▶ **TASK STATEMENT**
Repeat the lines from the line with "camera: 10 degrees left, 10 degrees down" to the line with "(271, 462) = (332, 317): red" in the listing below, keeping both end lines and adding nothing.

▶ **INPUT RECORDS**
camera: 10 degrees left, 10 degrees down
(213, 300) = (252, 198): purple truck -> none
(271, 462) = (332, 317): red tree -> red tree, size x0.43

--

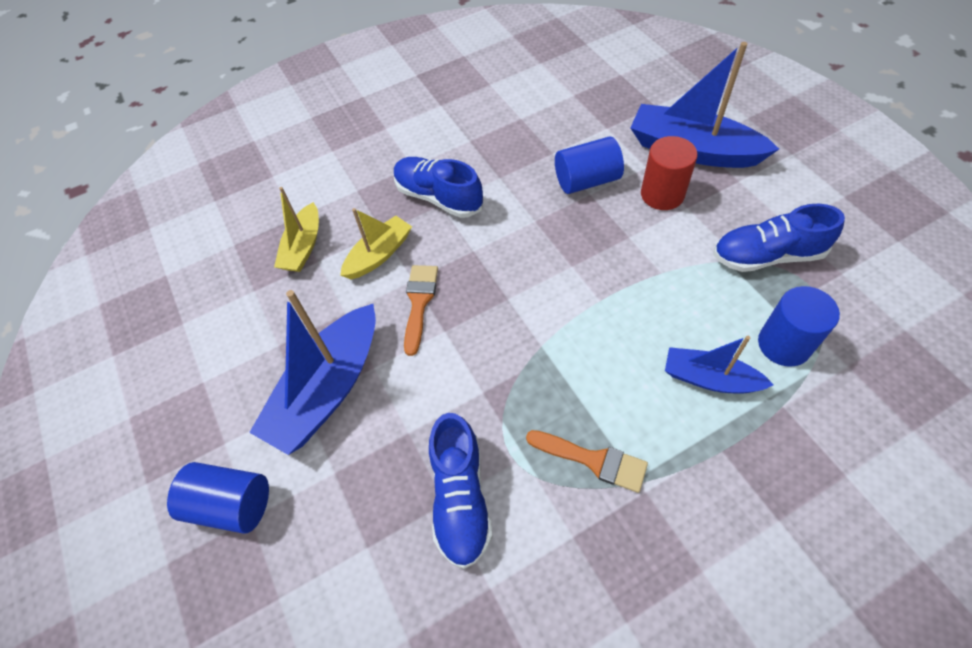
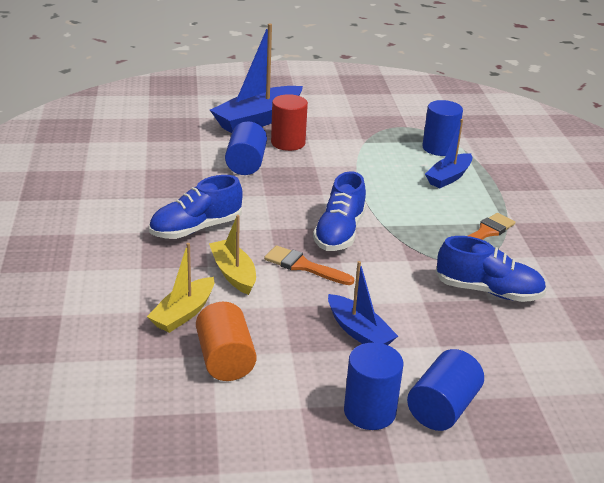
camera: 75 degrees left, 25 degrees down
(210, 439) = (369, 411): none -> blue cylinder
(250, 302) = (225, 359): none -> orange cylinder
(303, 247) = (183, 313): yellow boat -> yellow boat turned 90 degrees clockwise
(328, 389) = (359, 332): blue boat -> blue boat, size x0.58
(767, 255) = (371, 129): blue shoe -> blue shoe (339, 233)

▶ **OUTPUT OF THE TASK**
camera: 10 degrees left, 10 degrees down
(213, 300) = (252, 198): purple truck -> none
(271, 462) = (332, 317): red tree -> red tree, size x0.43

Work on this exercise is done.